_EXERCISE_:
Sort through the listing below and keep each line with the word "none". Copy those.

╭──

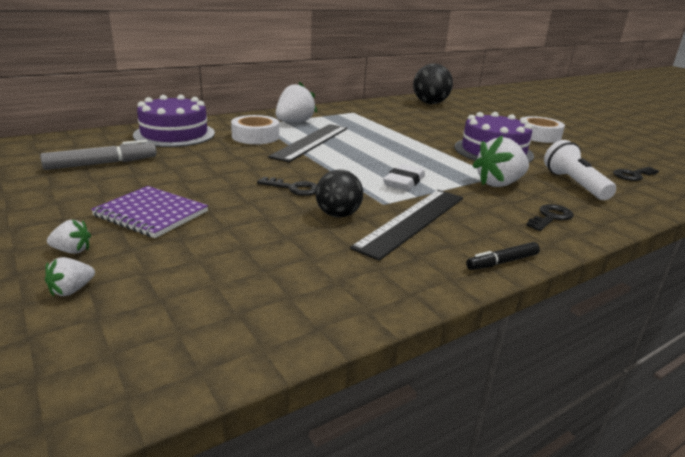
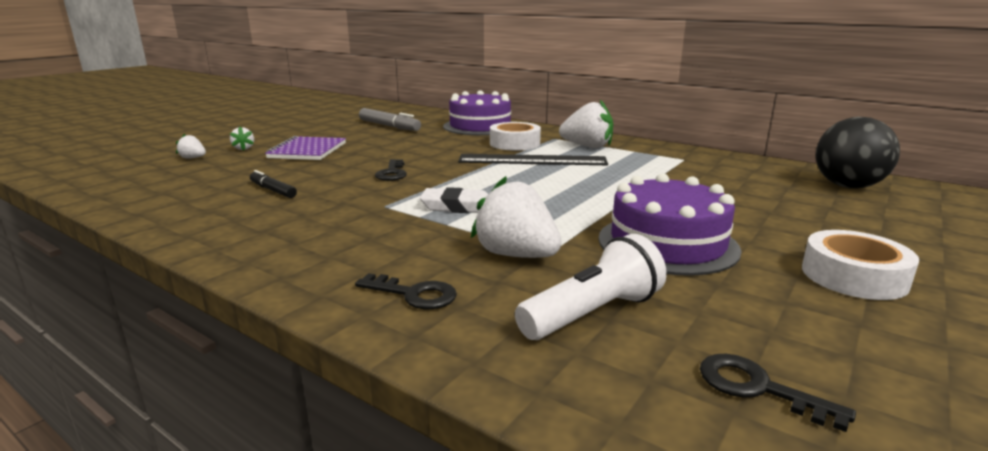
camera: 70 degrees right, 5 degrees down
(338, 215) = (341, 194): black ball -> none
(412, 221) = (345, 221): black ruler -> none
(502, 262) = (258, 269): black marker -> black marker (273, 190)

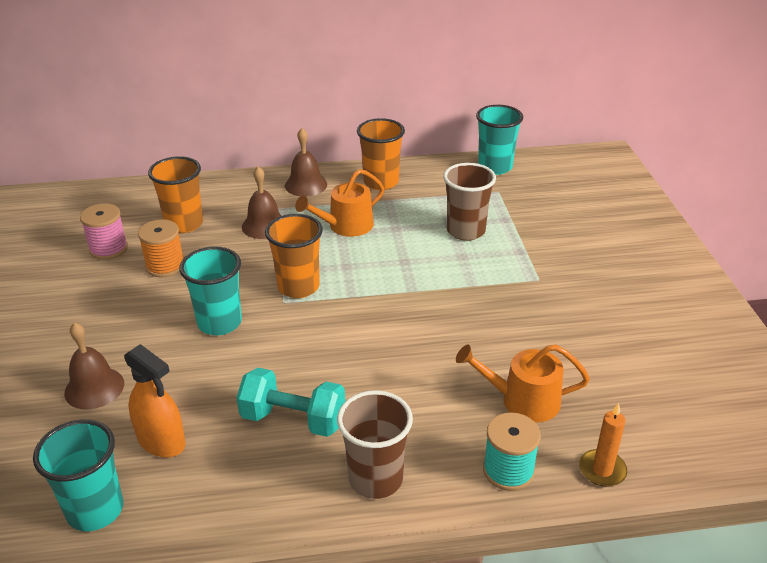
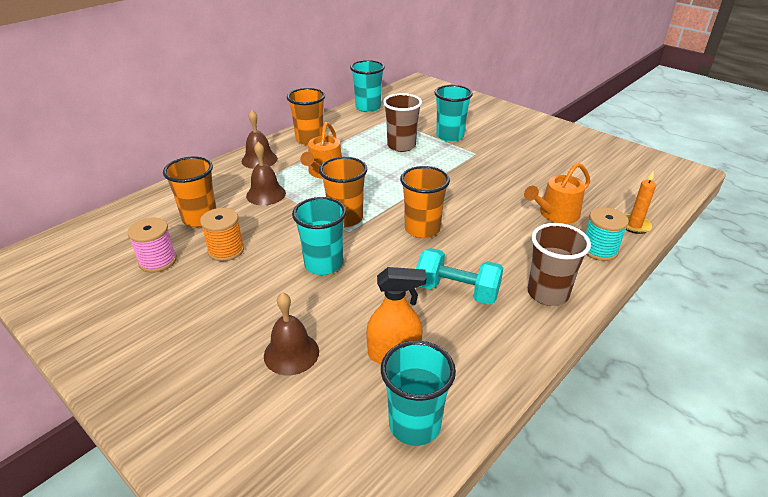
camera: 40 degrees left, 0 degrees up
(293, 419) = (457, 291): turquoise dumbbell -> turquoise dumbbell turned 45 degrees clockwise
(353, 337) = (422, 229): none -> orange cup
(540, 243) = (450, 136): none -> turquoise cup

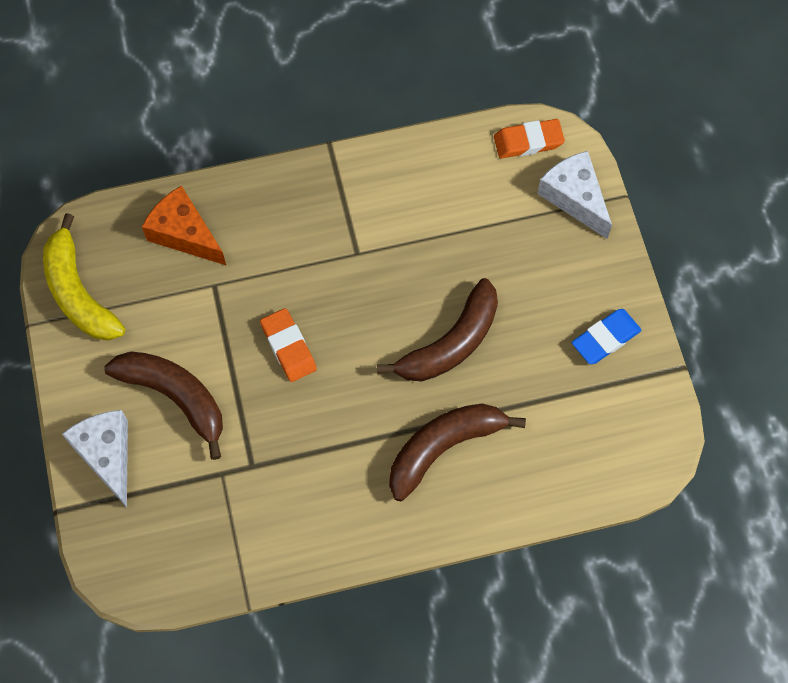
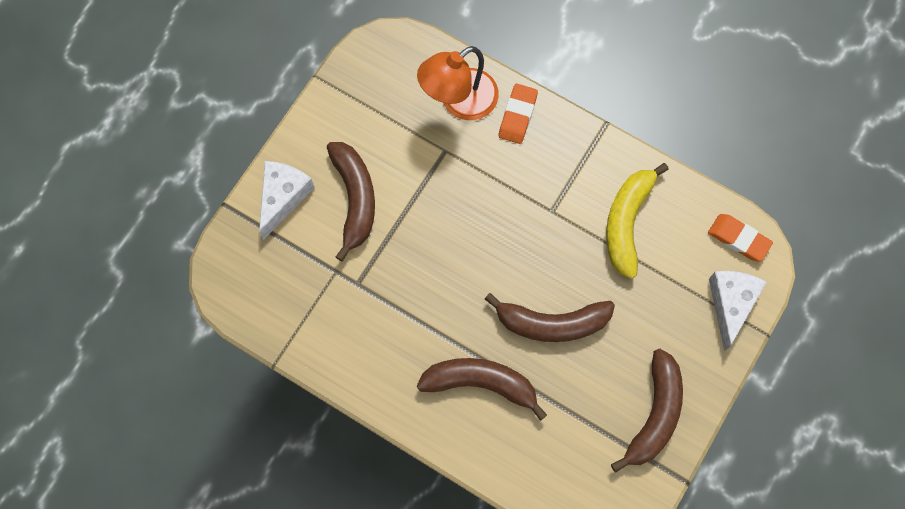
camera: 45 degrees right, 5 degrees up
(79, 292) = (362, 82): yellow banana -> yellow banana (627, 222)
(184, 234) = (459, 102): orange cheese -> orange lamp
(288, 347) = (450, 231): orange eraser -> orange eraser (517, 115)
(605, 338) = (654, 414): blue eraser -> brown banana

╰──

_TASK OUTPUT_:
(338, 215) = (341, 194): black ball -> none
(412, 221) = (345, 221): black ruler -> none
(353, 337) = (422, 229): none -> orange cup
(540, 243) = (450, 136): none -> turquoise cup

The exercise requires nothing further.